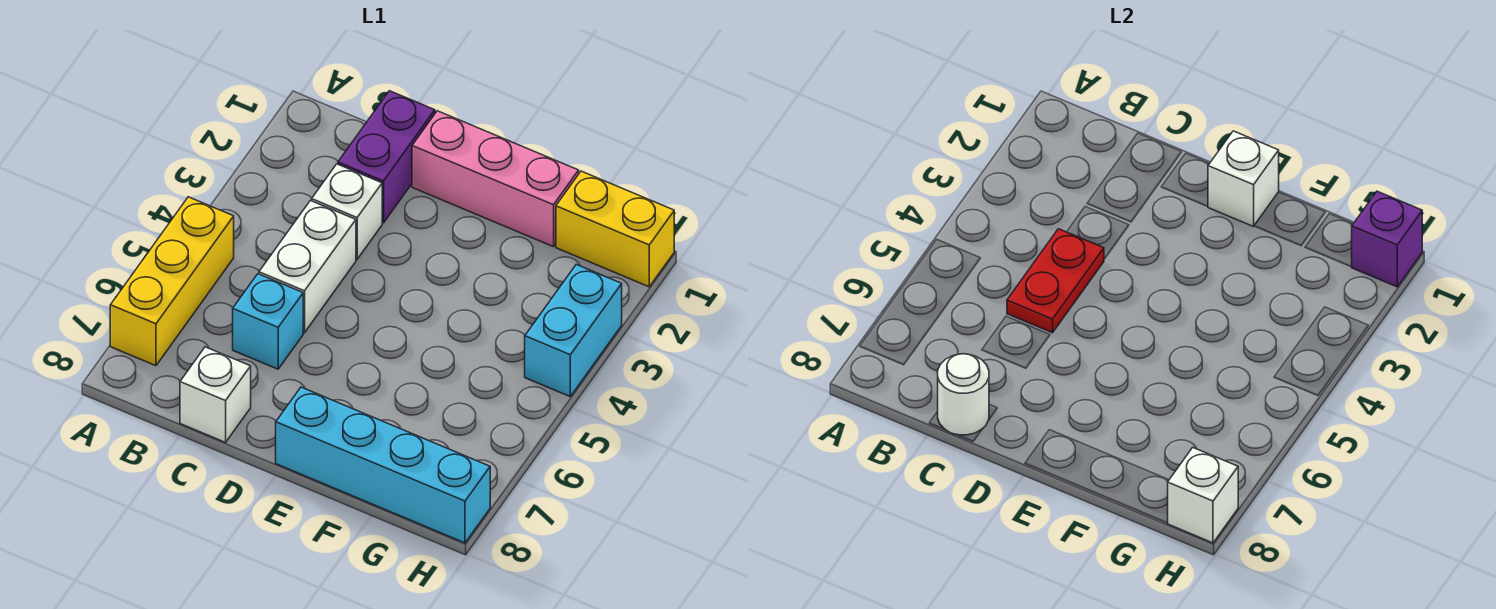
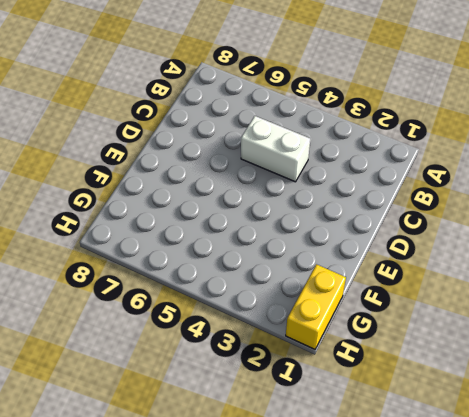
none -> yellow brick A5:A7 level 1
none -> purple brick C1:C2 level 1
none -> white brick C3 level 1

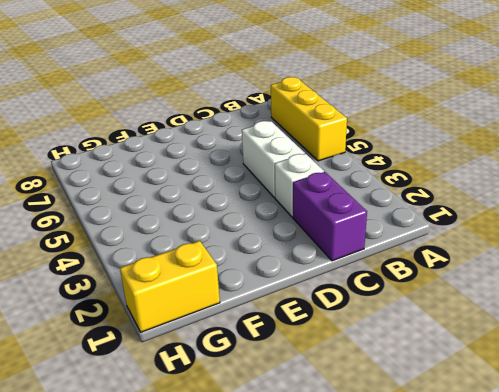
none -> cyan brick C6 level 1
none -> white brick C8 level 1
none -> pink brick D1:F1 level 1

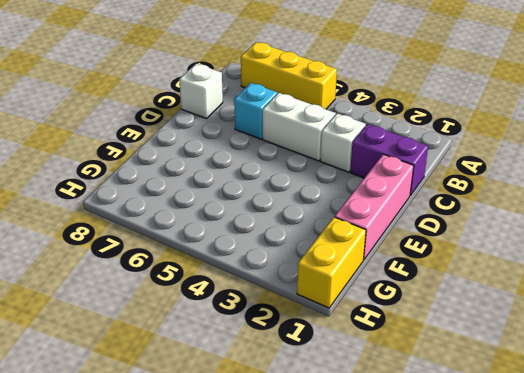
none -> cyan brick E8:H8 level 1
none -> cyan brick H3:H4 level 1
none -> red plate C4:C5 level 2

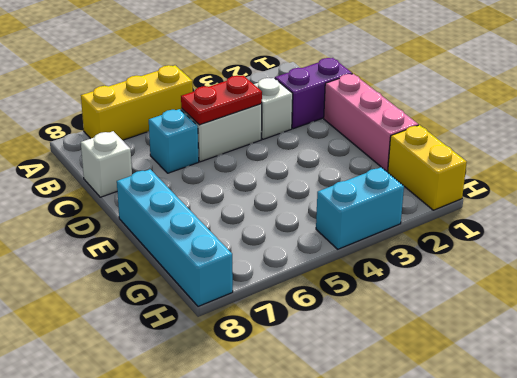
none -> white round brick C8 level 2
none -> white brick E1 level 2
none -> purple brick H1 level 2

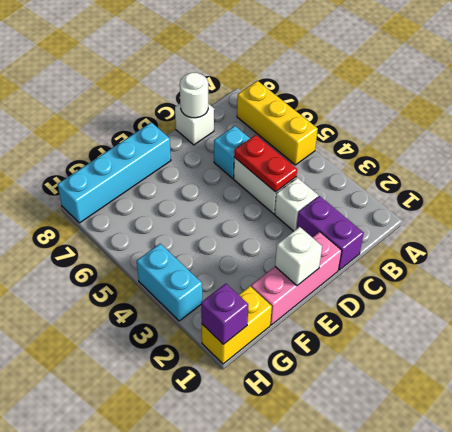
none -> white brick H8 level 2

---

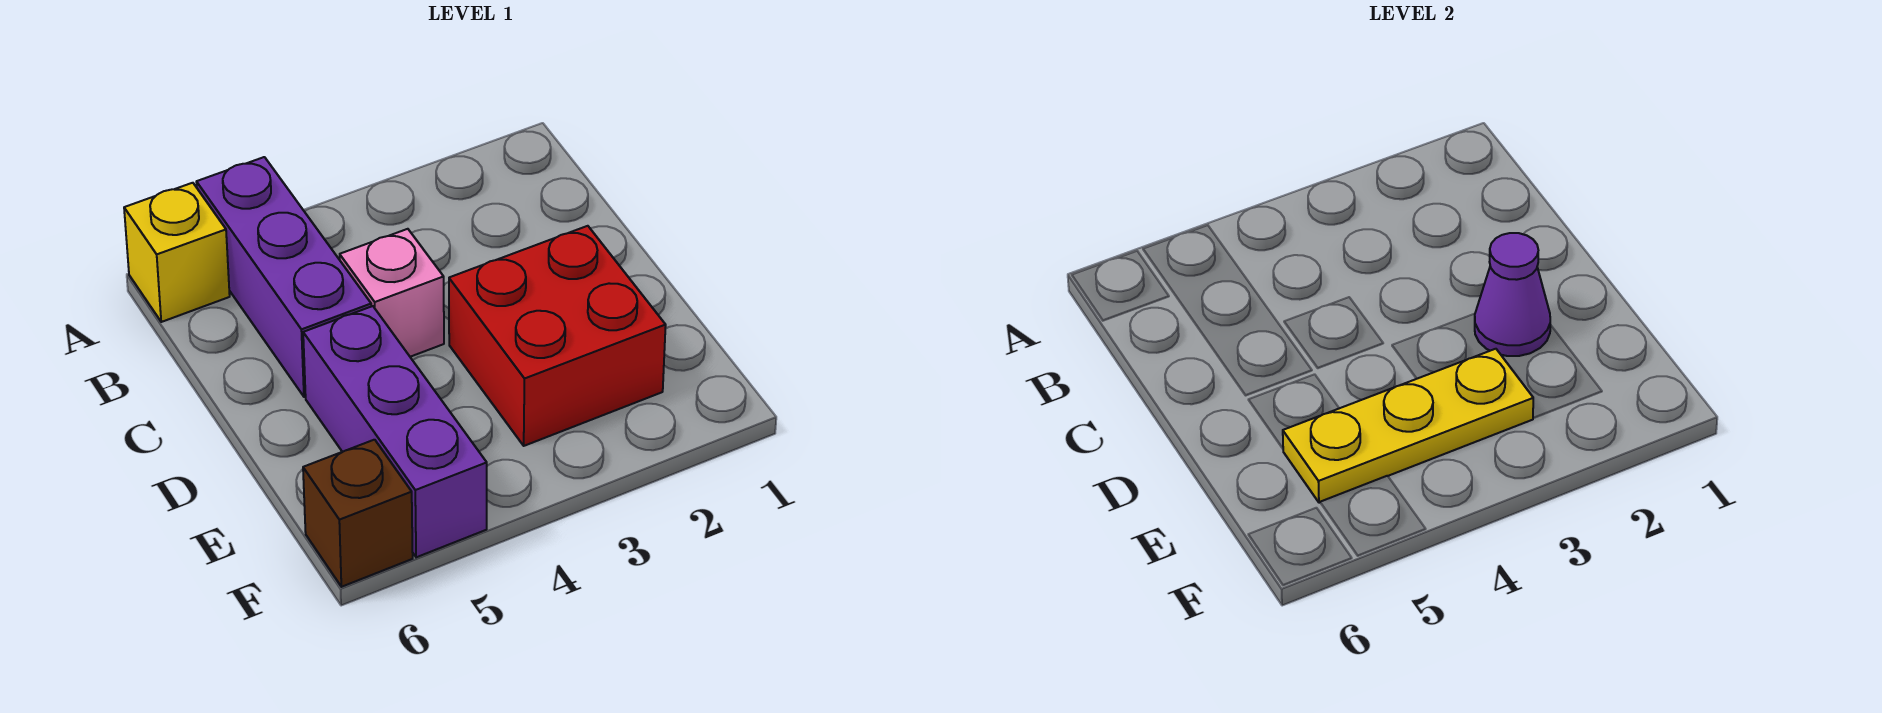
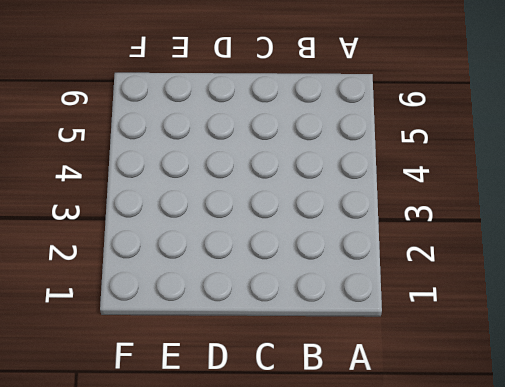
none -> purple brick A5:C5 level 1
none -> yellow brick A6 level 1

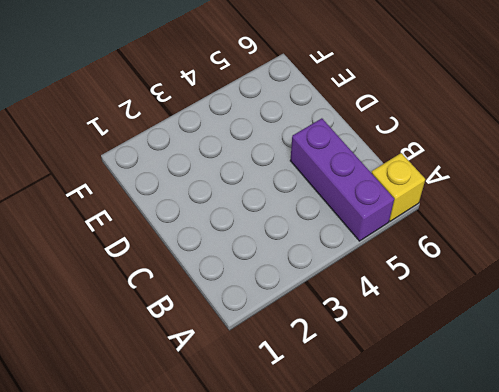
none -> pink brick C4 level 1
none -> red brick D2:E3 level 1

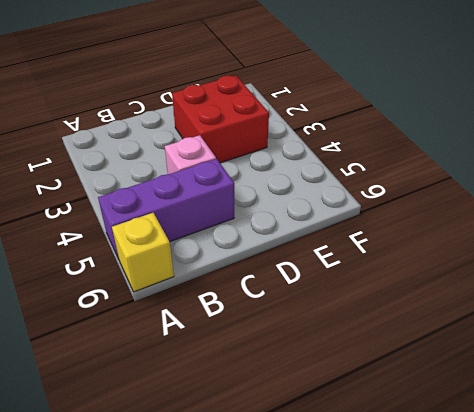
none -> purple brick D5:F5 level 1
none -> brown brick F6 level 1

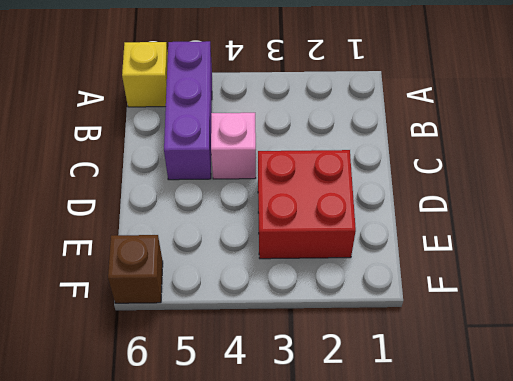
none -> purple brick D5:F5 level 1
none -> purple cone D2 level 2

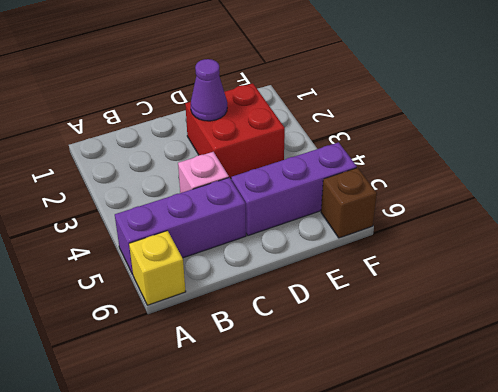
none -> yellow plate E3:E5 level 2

* Work task
What's needed is an exact copy of the lines above from the one with "none -> yellow brick A5:A7 level 1" through the one with "none -> white brick H8 level 2", both included; the pictures stay out.

* Exercise answer
none -> yellow brick A5:A7 level 1
none -> purple brick C1:C2 level 1
none -> white brick C3 level 1

none -> cyan brick C6 level 1
none -> white brick C8 level 1
none -> pink brick D1:F1 level 1

none -> cyan brick E8:H8 level 1
none -> cyan brick H3:H4 level 1
none -> red plate C4:C5 level 2

none -> white round brick C8 level 2
none -> white brick E1 level 2
none -> purple brick H1 level 2

none -> white brick H8 level 2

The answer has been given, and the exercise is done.